→ **Problem details**: Give the number of lines in the listing that contain "boat", with no other words.

→ **Information provided**:
════
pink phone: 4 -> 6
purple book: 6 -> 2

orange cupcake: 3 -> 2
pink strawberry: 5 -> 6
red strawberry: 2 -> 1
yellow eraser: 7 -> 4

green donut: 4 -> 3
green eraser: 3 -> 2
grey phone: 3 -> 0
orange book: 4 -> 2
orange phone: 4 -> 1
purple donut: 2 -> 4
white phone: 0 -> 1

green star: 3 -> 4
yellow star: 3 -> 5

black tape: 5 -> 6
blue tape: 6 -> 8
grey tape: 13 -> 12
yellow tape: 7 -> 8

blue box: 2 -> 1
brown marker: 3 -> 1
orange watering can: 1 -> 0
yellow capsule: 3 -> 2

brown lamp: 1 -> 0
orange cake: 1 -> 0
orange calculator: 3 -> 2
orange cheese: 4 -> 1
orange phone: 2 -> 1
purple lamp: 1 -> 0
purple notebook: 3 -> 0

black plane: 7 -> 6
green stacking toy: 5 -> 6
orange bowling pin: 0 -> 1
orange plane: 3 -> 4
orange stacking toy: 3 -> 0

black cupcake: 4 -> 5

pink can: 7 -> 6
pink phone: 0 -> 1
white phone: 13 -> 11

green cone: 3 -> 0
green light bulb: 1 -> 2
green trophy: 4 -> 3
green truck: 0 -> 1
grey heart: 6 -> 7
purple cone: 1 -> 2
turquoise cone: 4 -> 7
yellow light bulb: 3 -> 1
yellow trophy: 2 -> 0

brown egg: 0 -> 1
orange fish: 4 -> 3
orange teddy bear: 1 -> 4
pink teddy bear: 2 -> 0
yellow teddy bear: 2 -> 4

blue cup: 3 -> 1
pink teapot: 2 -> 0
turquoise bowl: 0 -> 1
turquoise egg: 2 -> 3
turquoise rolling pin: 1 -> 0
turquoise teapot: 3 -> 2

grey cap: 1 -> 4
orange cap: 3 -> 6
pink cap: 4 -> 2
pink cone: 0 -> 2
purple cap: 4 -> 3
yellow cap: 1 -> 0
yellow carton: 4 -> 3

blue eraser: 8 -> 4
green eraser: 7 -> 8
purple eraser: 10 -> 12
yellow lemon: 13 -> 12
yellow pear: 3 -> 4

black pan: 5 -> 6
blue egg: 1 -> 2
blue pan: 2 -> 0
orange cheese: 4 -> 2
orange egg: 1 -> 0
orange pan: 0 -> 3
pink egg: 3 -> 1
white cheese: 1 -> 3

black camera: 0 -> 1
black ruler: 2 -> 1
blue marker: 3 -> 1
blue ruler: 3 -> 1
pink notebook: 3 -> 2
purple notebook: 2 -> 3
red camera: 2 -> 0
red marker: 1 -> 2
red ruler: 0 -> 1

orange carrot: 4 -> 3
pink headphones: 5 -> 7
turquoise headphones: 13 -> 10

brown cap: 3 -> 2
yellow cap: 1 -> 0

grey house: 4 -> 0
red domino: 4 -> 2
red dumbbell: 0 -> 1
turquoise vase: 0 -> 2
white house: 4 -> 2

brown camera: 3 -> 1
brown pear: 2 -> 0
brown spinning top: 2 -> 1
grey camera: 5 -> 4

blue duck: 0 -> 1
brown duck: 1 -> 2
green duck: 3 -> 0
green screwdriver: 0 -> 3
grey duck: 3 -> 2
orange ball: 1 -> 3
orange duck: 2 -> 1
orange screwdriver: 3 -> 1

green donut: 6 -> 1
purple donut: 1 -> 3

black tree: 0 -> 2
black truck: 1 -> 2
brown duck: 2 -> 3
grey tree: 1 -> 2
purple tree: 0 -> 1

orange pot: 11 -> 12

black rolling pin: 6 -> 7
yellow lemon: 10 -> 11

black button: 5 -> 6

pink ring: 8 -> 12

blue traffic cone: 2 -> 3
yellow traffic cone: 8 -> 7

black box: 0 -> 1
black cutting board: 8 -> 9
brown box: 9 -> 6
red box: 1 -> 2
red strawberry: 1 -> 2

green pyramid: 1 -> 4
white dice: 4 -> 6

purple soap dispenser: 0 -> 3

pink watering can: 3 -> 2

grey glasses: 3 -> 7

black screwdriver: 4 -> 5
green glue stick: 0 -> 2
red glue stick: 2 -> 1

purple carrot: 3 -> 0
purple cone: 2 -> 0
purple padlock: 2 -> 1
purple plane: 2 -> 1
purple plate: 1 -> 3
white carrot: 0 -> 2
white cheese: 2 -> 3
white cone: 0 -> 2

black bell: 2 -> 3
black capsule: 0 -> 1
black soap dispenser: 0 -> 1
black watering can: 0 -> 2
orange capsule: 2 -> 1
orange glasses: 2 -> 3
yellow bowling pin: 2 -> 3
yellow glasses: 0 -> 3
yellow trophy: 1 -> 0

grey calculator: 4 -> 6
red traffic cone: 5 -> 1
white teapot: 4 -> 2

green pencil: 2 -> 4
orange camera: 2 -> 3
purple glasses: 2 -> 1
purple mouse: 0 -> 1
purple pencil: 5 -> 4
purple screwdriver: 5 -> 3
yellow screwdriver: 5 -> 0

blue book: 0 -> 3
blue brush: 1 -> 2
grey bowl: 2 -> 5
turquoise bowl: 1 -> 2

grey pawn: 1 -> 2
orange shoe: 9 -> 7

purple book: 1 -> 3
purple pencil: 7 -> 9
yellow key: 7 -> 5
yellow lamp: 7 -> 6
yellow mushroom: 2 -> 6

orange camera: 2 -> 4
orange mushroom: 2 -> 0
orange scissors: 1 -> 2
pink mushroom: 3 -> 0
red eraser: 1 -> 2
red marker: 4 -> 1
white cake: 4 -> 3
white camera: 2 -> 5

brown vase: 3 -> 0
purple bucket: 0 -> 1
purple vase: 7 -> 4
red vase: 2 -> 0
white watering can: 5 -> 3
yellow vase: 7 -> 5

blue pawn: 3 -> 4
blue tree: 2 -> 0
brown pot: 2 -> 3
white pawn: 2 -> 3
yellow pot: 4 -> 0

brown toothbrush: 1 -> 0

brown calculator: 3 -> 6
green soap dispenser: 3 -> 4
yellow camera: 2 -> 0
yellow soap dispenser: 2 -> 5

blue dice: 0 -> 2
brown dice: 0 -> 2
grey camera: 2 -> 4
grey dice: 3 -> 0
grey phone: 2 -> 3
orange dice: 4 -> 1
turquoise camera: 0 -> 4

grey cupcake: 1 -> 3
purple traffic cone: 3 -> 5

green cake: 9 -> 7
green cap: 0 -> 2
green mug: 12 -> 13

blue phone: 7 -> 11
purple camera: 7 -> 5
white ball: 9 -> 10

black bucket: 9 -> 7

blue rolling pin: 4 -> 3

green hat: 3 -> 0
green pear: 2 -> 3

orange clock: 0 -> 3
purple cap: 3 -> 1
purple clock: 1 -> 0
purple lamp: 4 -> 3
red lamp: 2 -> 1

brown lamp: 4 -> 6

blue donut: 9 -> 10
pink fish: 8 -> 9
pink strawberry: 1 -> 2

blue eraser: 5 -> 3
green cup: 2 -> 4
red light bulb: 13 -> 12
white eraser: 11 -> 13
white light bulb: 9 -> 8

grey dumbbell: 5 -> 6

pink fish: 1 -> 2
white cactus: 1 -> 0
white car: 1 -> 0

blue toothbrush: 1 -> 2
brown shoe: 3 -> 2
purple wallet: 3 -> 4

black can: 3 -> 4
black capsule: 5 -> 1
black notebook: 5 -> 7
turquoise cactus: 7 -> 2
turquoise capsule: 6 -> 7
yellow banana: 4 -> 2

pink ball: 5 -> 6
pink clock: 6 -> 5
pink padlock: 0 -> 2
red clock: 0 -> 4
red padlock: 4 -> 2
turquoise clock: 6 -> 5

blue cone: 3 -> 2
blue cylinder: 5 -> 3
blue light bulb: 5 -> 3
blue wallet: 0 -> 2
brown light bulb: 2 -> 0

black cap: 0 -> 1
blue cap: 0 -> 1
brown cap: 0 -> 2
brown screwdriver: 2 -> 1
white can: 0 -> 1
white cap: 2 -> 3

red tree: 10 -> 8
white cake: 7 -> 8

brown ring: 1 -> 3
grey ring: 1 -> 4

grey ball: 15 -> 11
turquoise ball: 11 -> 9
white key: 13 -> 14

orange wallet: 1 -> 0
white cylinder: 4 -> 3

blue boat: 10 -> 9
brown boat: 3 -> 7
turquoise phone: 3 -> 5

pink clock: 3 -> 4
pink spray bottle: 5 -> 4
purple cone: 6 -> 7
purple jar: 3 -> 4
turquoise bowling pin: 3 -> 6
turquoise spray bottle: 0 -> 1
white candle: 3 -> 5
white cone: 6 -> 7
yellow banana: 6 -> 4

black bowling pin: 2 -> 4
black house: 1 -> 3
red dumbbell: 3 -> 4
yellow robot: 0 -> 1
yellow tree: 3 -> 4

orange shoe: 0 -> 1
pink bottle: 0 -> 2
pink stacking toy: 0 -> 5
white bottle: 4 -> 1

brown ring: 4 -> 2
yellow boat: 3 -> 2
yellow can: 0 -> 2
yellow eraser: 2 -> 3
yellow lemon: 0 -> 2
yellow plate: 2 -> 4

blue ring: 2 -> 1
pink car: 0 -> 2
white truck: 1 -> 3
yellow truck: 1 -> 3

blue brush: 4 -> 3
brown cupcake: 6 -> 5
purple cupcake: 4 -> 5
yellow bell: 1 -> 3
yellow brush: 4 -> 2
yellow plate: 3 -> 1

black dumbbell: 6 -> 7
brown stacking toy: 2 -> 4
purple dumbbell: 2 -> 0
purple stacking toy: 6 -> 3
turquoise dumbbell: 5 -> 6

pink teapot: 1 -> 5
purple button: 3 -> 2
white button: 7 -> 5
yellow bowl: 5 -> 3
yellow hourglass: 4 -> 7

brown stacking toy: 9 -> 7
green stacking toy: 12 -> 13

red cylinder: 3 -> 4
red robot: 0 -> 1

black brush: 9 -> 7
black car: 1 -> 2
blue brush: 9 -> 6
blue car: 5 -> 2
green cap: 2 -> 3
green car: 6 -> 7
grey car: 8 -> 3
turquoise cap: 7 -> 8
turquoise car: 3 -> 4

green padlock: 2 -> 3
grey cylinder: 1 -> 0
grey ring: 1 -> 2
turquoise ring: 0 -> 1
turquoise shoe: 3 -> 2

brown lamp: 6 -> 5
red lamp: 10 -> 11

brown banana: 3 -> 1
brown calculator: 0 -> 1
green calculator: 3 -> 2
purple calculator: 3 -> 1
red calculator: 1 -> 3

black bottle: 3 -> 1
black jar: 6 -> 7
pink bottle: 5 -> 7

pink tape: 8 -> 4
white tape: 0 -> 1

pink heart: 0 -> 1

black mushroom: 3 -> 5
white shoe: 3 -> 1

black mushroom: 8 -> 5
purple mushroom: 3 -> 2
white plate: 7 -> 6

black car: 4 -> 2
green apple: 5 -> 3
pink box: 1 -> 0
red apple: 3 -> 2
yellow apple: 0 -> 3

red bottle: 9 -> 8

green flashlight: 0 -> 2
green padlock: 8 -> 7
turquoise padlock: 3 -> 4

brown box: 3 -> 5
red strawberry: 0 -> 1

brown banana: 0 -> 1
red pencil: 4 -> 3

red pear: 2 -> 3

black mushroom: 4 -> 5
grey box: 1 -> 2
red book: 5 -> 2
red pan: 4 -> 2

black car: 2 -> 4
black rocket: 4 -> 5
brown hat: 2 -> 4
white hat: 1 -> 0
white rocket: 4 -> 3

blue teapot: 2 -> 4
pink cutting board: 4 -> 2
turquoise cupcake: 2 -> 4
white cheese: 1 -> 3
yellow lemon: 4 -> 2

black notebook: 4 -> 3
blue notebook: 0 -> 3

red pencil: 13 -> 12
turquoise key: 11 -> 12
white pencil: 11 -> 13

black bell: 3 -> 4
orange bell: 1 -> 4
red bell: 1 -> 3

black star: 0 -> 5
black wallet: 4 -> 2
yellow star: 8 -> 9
════
→ **Reply**: 3